TASK REQUIREMENTS >>
Locate the line that contains "(502, 409) = (38, 254): turquoise" in the entries below, then repeat it and every following line through the line that contains "(125, 190) = (117, 315): yellow", exactly, and no others.

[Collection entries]

# # # #

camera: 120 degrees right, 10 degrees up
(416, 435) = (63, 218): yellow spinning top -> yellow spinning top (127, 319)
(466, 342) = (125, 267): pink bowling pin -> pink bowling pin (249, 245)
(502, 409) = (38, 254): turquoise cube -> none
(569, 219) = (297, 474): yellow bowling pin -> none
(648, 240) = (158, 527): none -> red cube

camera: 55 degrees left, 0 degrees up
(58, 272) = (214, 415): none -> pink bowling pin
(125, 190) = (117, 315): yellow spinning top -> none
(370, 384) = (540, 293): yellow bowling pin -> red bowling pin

# # # #

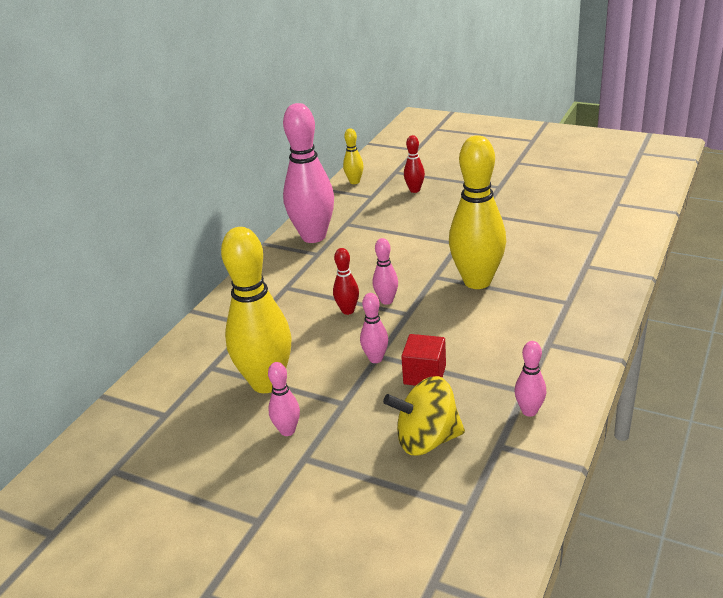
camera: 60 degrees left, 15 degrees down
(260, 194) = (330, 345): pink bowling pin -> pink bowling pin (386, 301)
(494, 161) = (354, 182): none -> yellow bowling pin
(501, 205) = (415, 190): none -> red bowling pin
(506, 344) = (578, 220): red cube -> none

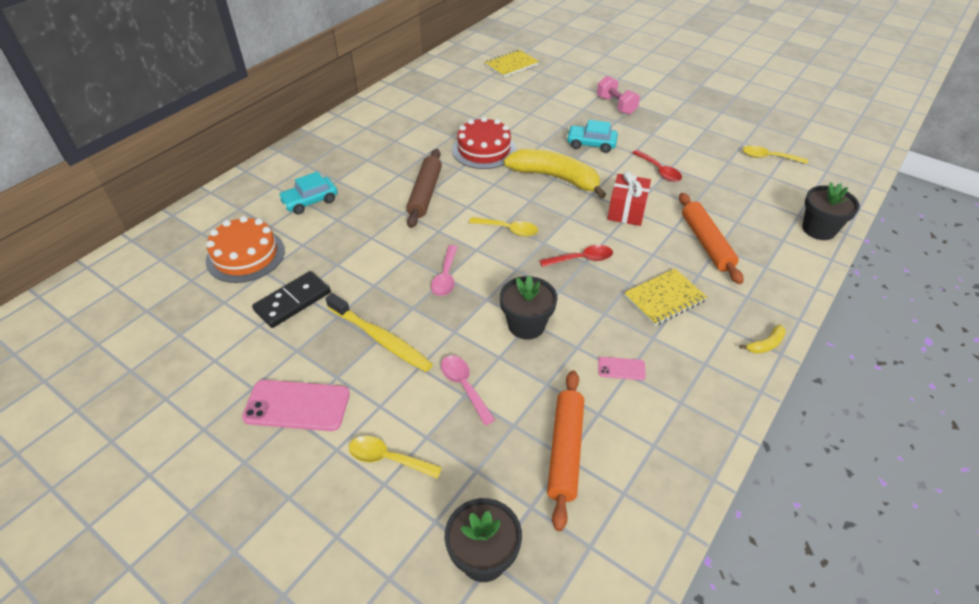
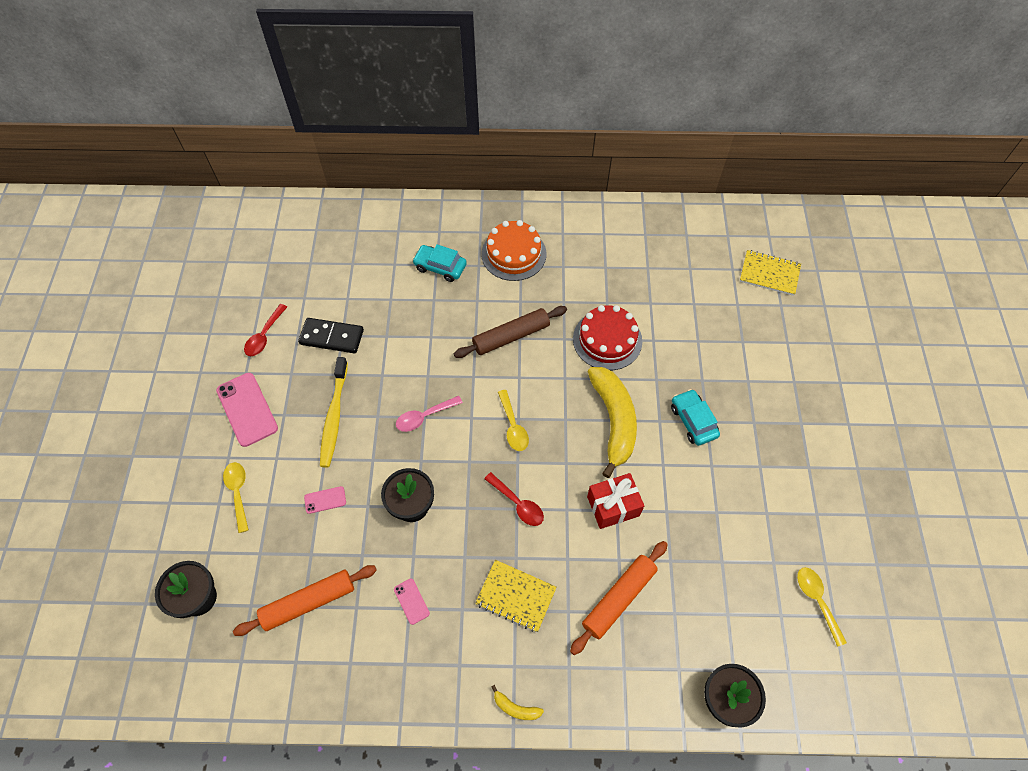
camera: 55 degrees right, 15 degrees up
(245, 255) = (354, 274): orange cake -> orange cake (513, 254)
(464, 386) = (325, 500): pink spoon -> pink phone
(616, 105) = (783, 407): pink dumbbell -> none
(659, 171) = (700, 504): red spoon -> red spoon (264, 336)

# # # #

WRITTEN SOLUTION >>
(502, 409) = (38, 254): turquoise cube -> none
(569, 219) = (297, 474): yellow bowling pin -> none
(648, 240) = (158, 527): none -> red cube

camera: 55 degrees left, 0 degrees up
(58, 272) = (214, 415): none -> pink bowling pin
(125, 190) = (117, 315): yellow spinning top -> none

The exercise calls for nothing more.